### EXERCISE BRIEF
Below is a listing to copy exactly; no image goes into the copy.

### THE DATA
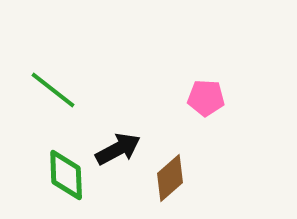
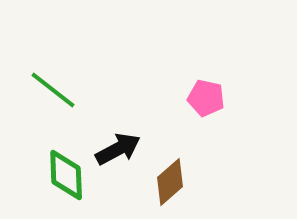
pink pentagon: rotated 9 degrees clockwise
brown diamond: moved 4 px down
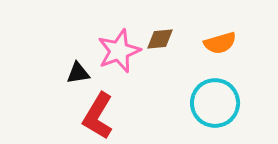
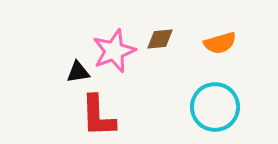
pink star: moved 5 px left
black triangle: moved 1 px up
cyan circle: moved 4 px down
red L-shape: rotated 33 degrees counterclockwise
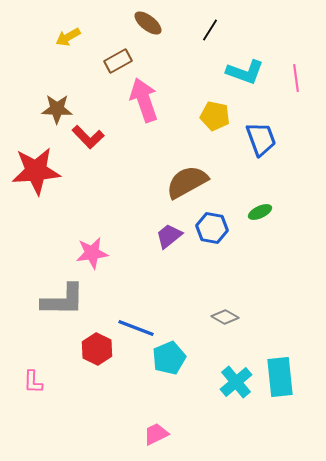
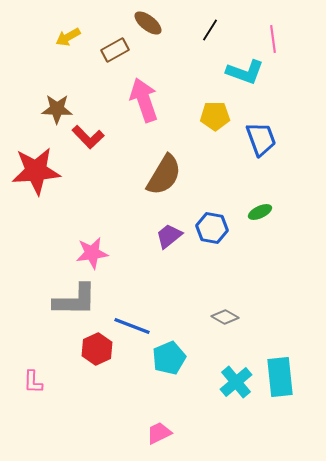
brown rectangle: moved 3 px left, 11 px up
pink line: moved 23 px left, 39 px up
yellow pentagon: rotated 12 degrees counterclockwise
brown semicircle: moved 23 px left, 7 px up; rotated 150 degrees clockwise
gray L-shape: moved 12 px right
blue line: moved 4 px left, 2 px up
red hexagon: rotated 8 degrees clockwise
pink trapezoid: moved 3 px right, 1 px up
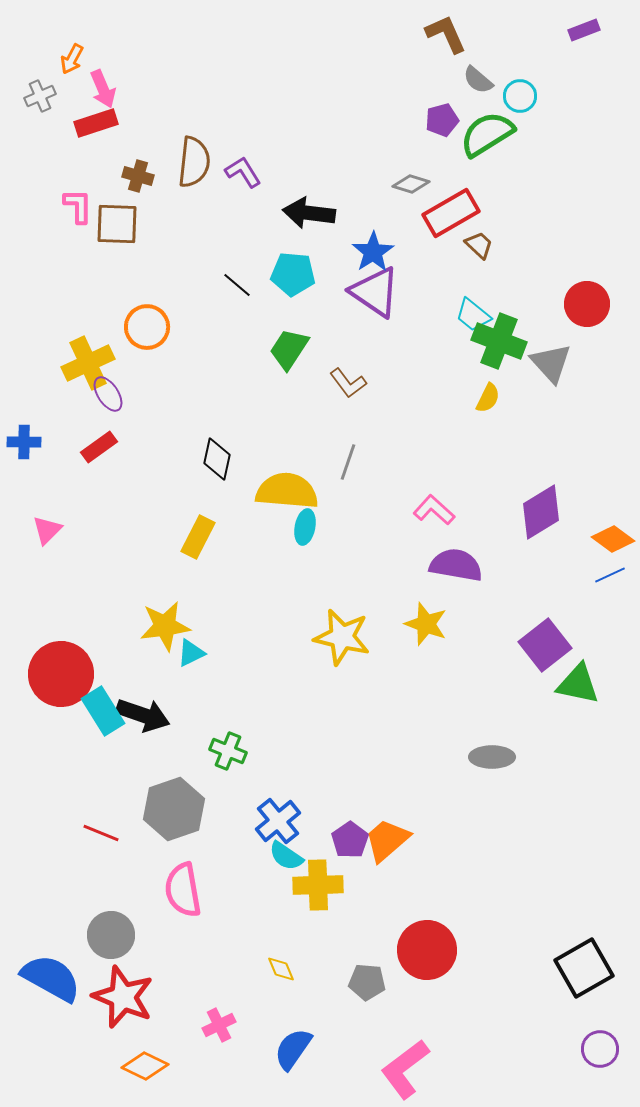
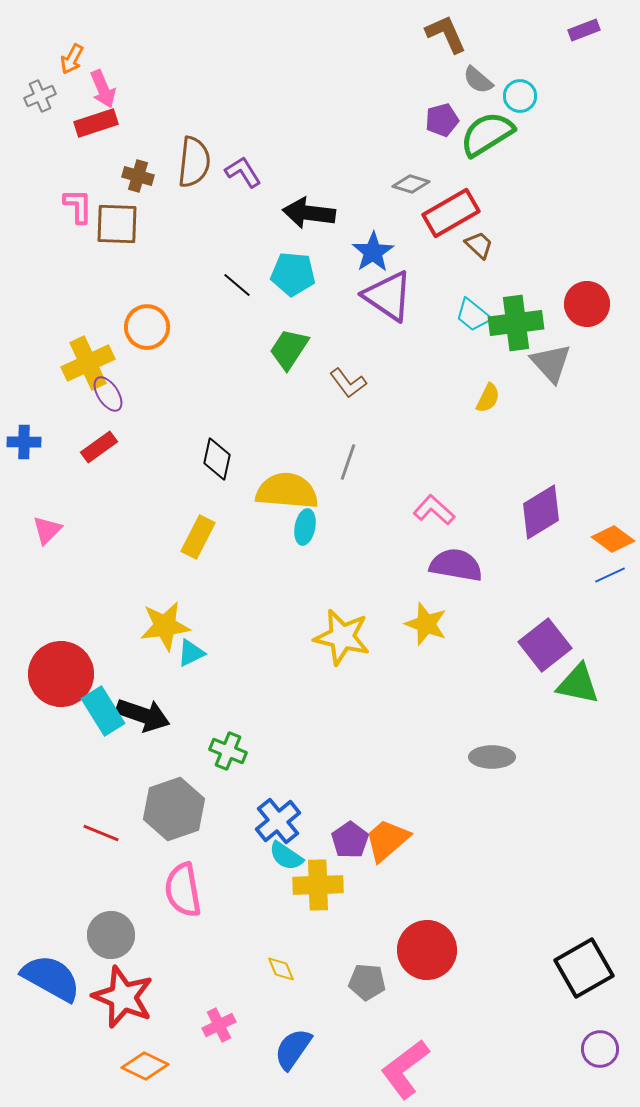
purple triangle at (375, 292): moved 13 px right, 4 px down
green cross at (499, 341): moved 17 px right, 18 px up; rotated 28 degrees counterclockwise
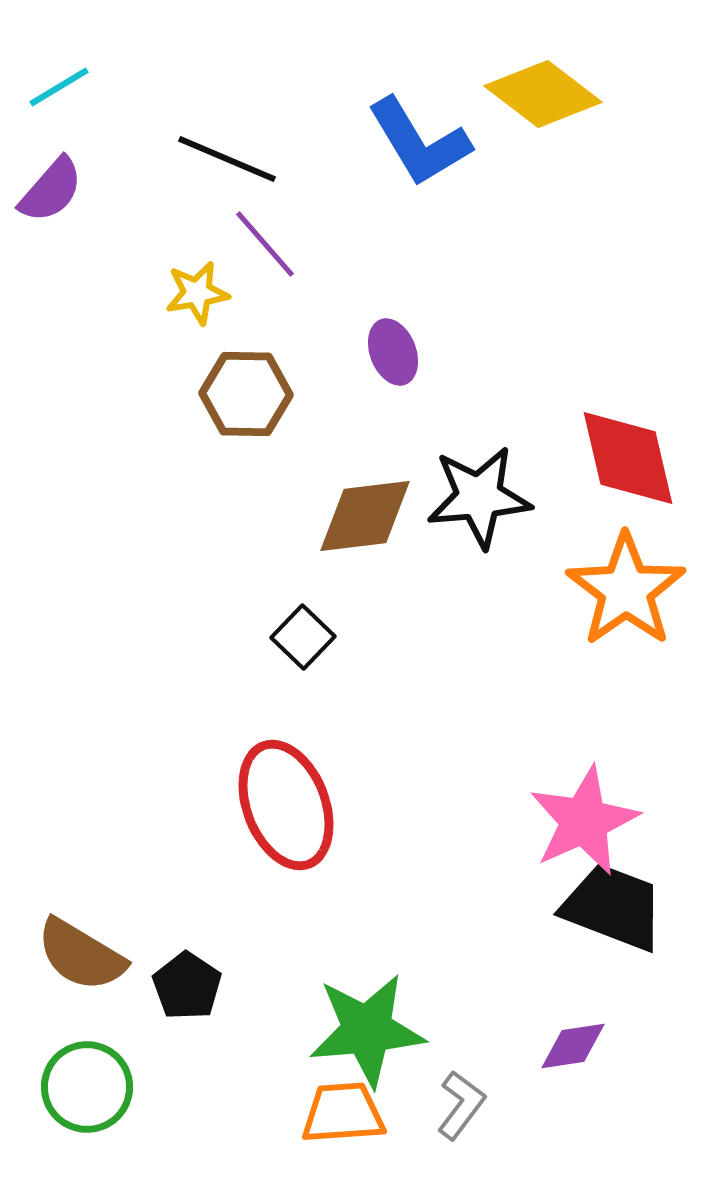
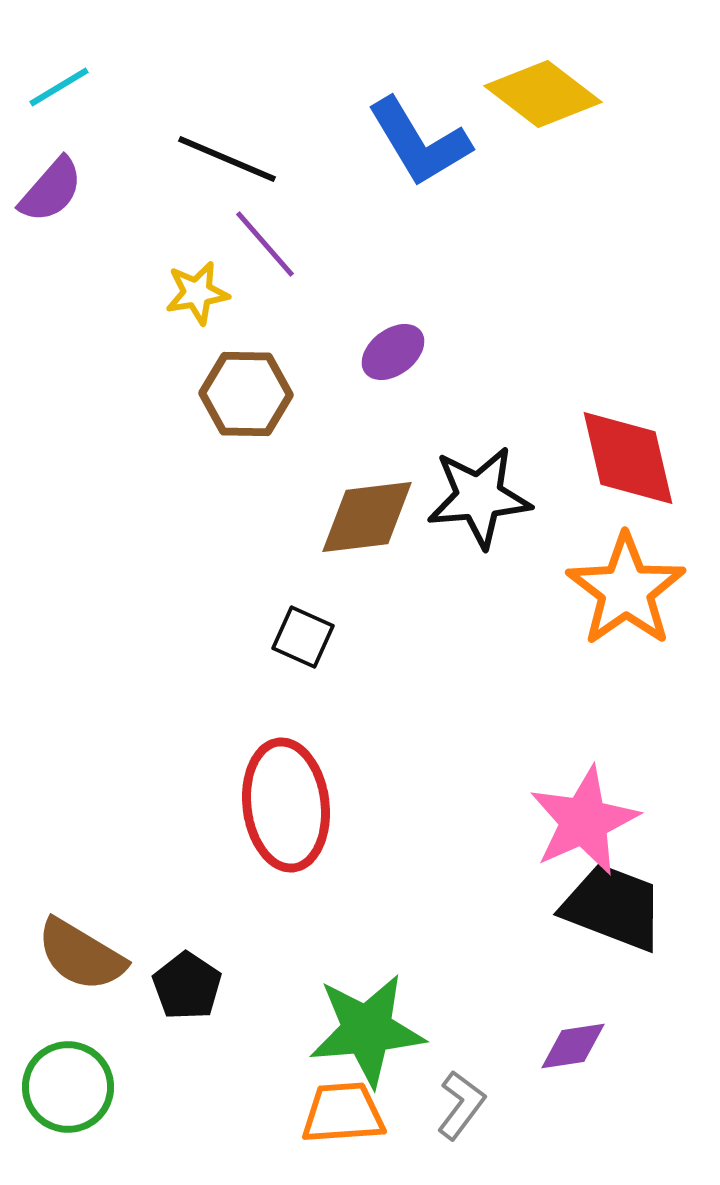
purple ellipse: rotated 74 degrees clockwise
brown diamond: moved 2 px right, 1 px down
black square: rotated 20 degrees counterclockwise
red ellipse: rotated 14 degrees clockwise
green circle: moved 19 px left
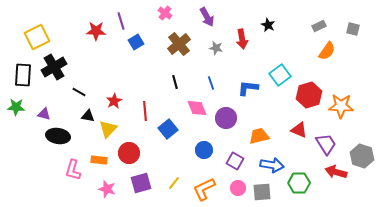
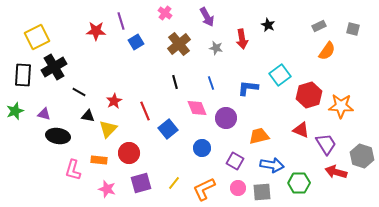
green star at (16, 107): moved 1 px left, 4 px down; rotated 24 degrees counterclockwise
red line at (145, 111): rotated 18 degrees counterclockwise
red triangle at (299, 130): moved 2 px right
blue circle at (204, 150): moved 2 px left, 2 px up
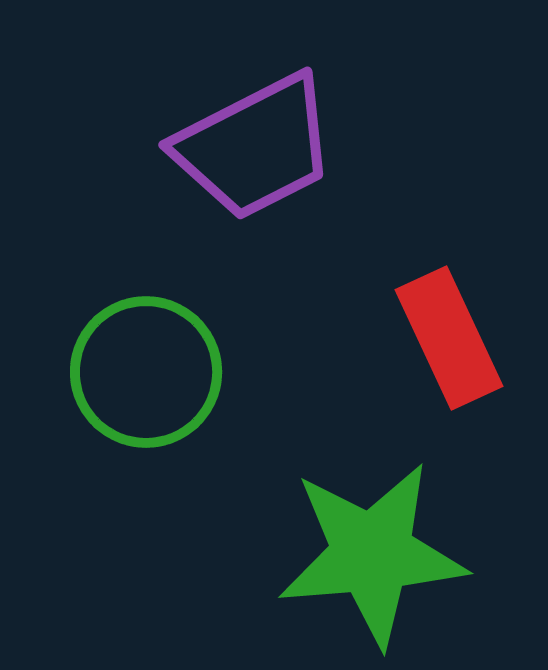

### FINAL ANSWER
pink pentagon: rotated 9 degrees clockwise
brown diamond: moved 4 px down
pink star: moved 5 px left
black triangle: moved 1 px up
cyan circle: moved 4 px down
red L-shape: rotated 33 degrees counterclockwise
brown rectangle: moved 3 px left, 11 px up
pink line: moved 23 px left, 39 px up
yellow pentagon: rotated 12 degrees counterclockwise
brown semicircle: moved 23 px left, 7 px up; rotated 150 degrees clockwise
gray L-shape: moved 12 px right
blue line: moved 4 px left, 2 px up
red hexagon: rotated 8 degrees clockwise
pink trapezoid: moved 3 px right, 1 px up
purple triangle at (375, 292): moved 13 px right, 4 px down
green cross at (499, 341): moved 17 px right, 18 px up; rotated 28 degrees counterclockwise
purple ellipse: rotated 74 degrees clockwise
brown diamond: moved 2 px right, 1 px down
black square: rotated 20 degrees counterclockwise
red ellipse: rotated 14 degrees clockwise
green circle: moved 19 px left
green star at (16, 107): moved 1 px left, 4 px down; rotated 24 degrees counterclockwise
red line at (145, 111): rotated 18 degrees counterclockwise
red triangle at (299, 130): moved 2 px right
blue circle at (204, 150): moved 2 px left, 2 px up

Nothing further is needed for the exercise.